▶ [Required action] If a line in the data holds the string "ellipse", list it.

[Given records — start]

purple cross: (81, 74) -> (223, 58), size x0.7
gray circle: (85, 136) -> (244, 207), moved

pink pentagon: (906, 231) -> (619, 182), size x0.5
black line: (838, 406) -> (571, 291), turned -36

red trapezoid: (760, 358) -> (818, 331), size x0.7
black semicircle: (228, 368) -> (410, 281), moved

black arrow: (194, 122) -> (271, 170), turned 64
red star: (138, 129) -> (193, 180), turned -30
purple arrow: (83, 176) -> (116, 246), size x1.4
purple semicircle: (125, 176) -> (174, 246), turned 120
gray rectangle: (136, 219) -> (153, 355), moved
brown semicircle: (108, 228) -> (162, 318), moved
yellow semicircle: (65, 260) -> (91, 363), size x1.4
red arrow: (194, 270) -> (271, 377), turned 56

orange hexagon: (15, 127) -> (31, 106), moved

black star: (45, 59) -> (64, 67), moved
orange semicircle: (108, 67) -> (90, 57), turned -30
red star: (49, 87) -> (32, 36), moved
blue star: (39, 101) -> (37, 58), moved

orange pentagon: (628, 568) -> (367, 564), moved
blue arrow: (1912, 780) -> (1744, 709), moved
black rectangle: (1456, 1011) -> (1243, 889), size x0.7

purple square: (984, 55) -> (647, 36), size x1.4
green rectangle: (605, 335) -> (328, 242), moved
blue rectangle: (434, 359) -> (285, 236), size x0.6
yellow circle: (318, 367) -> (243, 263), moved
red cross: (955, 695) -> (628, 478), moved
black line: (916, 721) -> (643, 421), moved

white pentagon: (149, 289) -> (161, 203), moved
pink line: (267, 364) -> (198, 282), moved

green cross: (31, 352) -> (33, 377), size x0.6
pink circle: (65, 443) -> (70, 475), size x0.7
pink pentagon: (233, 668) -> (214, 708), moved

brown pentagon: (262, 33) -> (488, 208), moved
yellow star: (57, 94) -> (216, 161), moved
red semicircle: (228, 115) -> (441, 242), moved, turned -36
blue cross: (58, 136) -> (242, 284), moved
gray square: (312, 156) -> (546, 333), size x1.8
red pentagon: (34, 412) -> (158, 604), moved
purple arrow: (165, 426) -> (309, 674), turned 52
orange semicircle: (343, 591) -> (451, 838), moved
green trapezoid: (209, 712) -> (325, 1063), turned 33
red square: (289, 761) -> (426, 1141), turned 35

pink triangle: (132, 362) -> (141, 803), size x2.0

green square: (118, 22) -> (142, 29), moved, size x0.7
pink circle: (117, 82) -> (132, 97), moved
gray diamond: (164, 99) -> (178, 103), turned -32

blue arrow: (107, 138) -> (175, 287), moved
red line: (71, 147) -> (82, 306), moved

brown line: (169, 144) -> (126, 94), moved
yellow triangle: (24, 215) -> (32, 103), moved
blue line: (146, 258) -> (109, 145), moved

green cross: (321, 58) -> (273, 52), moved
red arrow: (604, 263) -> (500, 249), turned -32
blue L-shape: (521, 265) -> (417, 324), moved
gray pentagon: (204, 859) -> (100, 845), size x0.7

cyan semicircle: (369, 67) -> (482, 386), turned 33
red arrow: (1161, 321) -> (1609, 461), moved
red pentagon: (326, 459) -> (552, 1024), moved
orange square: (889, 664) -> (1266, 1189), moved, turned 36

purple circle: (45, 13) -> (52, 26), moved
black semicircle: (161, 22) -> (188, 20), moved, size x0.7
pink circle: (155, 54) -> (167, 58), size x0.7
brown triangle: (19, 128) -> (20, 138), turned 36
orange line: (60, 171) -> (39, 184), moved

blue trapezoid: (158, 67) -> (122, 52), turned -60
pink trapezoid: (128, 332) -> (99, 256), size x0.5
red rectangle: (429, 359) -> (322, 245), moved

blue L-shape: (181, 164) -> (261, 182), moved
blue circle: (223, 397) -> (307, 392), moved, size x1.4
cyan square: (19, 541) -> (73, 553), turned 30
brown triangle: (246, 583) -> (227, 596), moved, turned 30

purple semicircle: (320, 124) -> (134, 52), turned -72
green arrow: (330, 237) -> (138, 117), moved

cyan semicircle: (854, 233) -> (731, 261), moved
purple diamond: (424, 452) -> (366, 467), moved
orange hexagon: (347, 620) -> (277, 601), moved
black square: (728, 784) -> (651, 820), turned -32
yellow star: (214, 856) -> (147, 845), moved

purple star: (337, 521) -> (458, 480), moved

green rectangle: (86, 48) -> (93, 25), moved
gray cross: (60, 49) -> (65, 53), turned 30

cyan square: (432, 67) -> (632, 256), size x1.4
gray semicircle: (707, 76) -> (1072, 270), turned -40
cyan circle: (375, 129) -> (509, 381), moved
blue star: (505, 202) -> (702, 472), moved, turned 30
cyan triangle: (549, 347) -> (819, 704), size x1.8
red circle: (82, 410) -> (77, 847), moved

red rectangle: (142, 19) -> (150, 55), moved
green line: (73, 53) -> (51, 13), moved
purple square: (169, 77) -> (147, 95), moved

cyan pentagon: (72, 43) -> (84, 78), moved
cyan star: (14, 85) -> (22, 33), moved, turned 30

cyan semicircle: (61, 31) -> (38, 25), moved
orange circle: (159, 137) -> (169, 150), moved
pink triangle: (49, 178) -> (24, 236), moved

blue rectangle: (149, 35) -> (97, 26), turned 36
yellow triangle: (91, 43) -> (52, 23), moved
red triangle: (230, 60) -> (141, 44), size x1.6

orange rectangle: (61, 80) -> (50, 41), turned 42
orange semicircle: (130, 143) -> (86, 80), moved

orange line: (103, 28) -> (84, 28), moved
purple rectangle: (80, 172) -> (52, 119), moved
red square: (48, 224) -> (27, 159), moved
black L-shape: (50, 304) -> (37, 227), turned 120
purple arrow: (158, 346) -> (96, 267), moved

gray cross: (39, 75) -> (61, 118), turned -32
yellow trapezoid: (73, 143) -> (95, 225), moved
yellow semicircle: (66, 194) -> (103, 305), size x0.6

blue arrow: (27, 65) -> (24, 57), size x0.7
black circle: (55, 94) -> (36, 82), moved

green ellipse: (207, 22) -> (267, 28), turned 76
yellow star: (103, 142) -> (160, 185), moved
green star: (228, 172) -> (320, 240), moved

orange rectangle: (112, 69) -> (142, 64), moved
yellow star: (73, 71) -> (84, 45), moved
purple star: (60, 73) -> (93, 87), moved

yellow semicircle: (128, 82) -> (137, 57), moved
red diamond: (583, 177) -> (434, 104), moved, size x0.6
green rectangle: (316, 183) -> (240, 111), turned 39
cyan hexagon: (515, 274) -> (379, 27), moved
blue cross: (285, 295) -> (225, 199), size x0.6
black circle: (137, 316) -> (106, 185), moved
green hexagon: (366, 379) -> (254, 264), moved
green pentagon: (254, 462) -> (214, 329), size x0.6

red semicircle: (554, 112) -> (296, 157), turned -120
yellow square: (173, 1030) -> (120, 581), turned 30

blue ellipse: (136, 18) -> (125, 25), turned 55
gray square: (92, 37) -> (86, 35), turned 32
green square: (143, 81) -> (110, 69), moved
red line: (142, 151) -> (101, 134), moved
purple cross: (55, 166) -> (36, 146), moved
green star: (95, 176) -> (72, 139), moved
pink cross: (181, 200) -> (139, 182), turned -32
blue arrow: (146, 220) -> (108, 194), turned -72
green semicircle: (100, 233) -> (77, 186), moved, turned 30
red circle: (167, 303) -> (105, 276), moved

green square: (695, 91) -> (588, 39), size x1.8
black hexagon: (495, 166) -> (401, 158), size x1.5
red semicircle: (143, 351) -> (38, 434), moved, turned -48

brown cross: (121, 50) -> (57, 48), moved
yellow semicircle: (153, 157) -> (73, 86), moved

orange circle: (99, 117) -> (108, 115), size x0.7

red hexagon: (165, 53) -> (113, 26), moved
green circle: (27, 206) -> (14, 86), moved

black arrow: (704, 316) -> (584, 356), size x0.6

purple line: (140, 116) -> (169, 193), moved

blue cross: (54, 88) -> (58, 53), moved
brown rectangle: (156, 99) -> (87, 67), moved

[Given records — finish]

▶ [Result of this task]
green ellipse: (207, 22) -> (267, 28), turned 76
blue ellipse: (136, 18) -> (125, 25), turned 55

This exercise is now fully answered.